▶ [Task details]:
Please transcribe the entries that follow exactly as they stand, skipping each picture.

▶ [Input data]:
*** Block opens ***

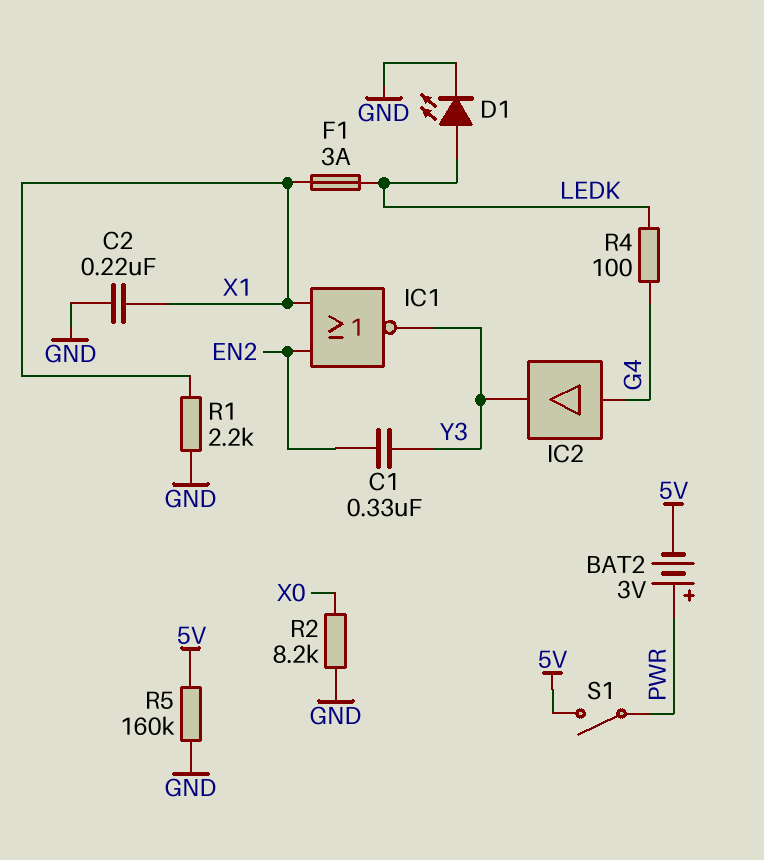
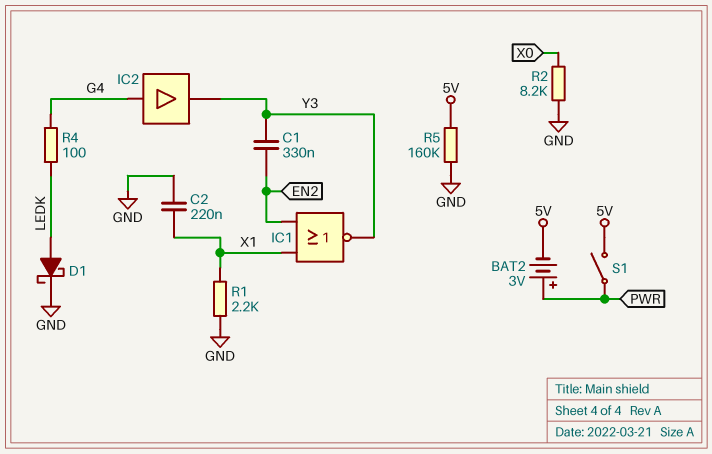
D1: LED (A LEDK, K GND) -> schottky (A LEDK, K GND)
F1: 3A (LEDK, X1) -> none

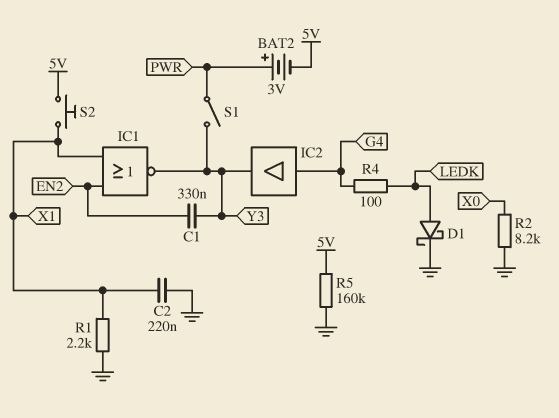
S1: switch (5V, PWR) -> switch (PWR, Y3)
S2: none -> button (5V, X1)

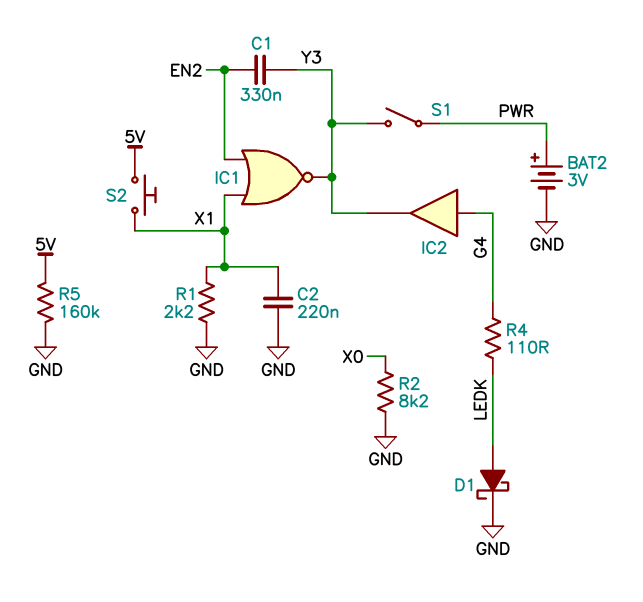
BAT2: 3V (plus PWR, minus 5V) -> 3V (plus PWR, minus GND)
R4: 100 (G4, LEDK) -> 110 (G4, LEDK)

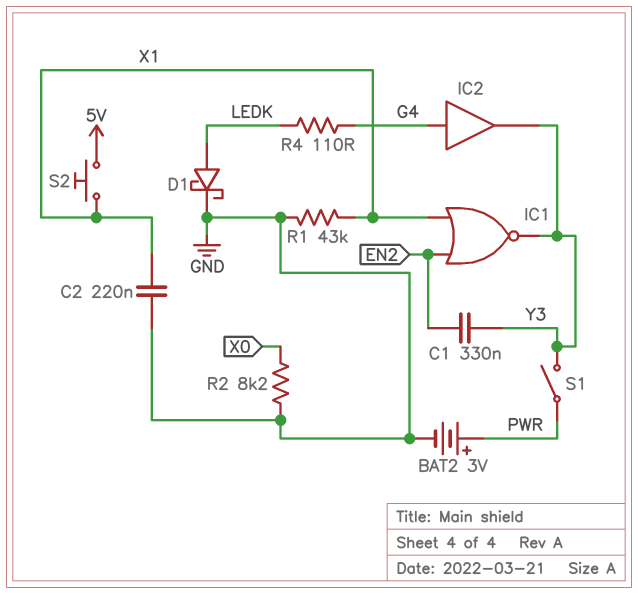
R1: 2.2k (GND, X1) -> 43k (GND, X1)
R5: 160k (5V, GND) -> none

*** Block closes ***

▶ [Response box]:
D1: LED (A LEDK, K GND) -> schottky (A LEDK, K GND)
F1: 3A (LEDK, X1) -> none

S1: switch (5V, PWR) -> switch (PWR, Y3)
S2: none -> button (5V, X1)

BAT2: 3V (plus PWR, minus 5V) -> 3V (plus PWR, minus GND)
R4: 100 (G4, LEDK) -> 110 (G4, LEDK)

R1: 2.2k (GND, X1) -> 43k (GND, X1)
R5: 160k (5V, GND) -> none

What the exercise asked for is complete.